> **Work item**: Lines before the one containing "yellow round brick D6" are left out; return that line and every line after it exactly, through the end of the data below.

> **Data provided**:
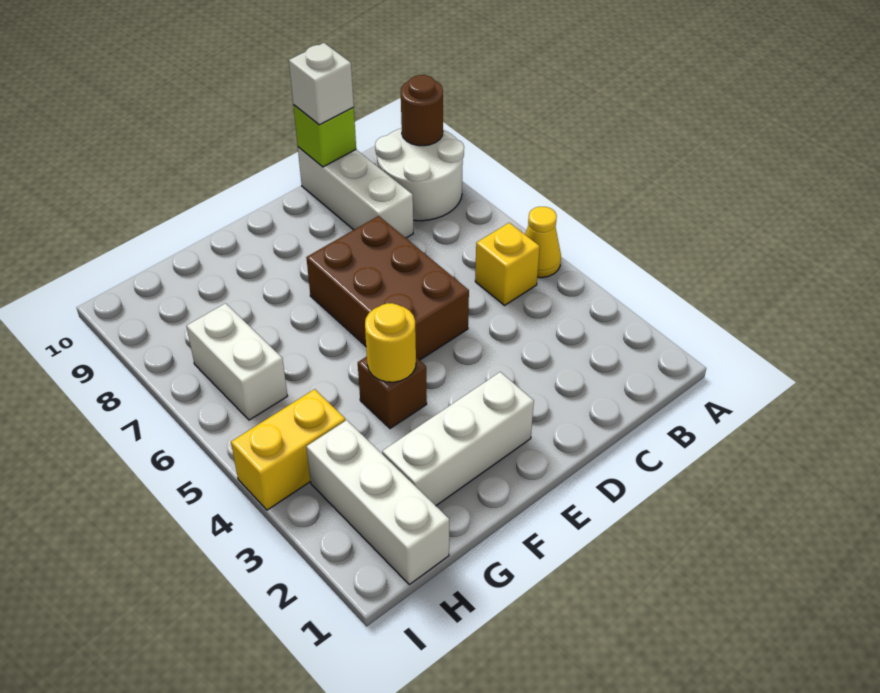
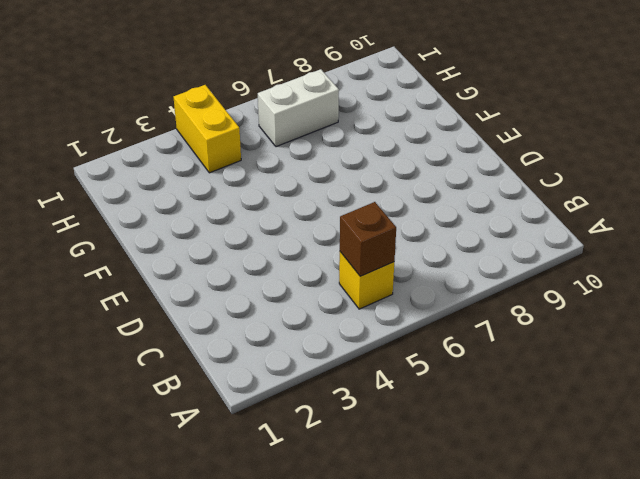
brown brick B5 level 2 -> brown brick F4 level 1
none -> yellow cone A5 level 1
none -> white round brick A8:B9 level 1
none -> white brick C8:C10 level 1

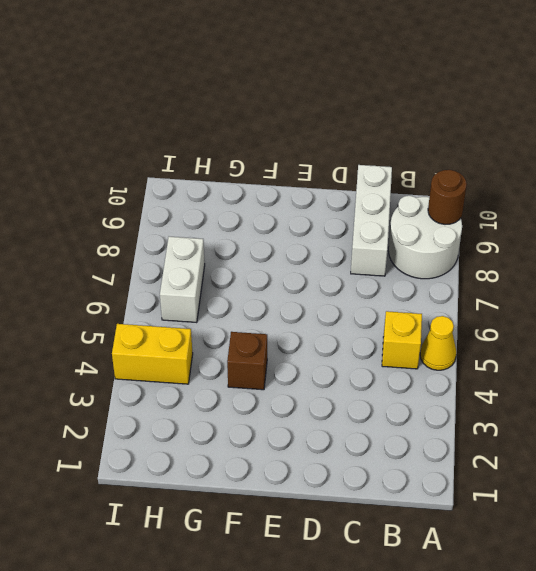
none -> brown brick D5:E7 level 1
none -> white brick E2:G2 level 1
none -> white brick H1:H3 level 1

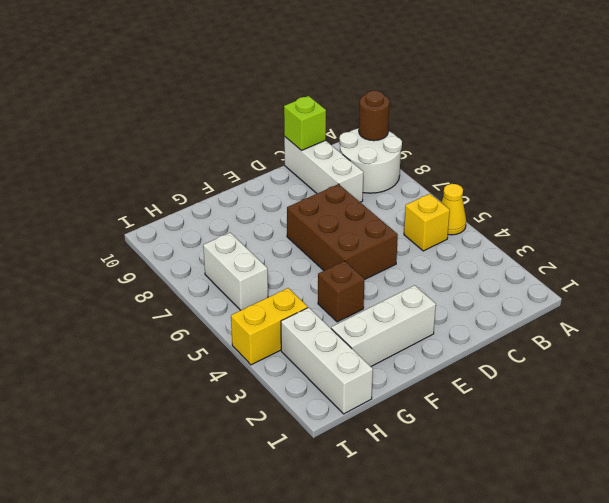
none -> yellow round brick F4 level 2
none -> white brick C10 level 3

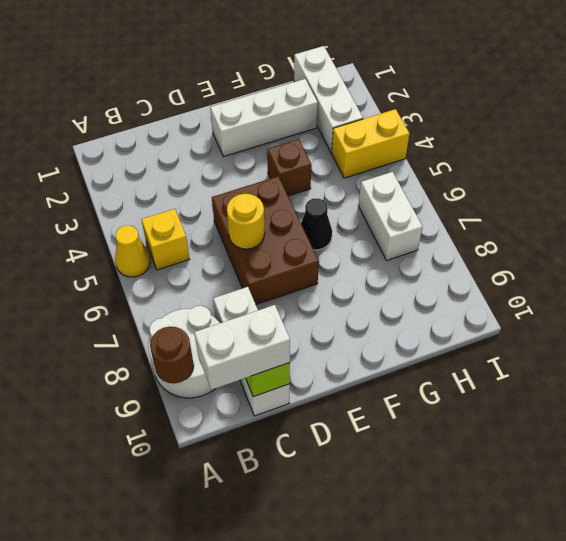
white brick B10:C10 level 3 -> white brick C10 level 3
yellow round brick D6 level 2 -> yellow round brick F4 level 2
black cone F6 level 1 -> none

> **Response box**:
yellow round brick D6 level 2 -> yellow round brick F4 level 2
black cone F6 level 1 -> none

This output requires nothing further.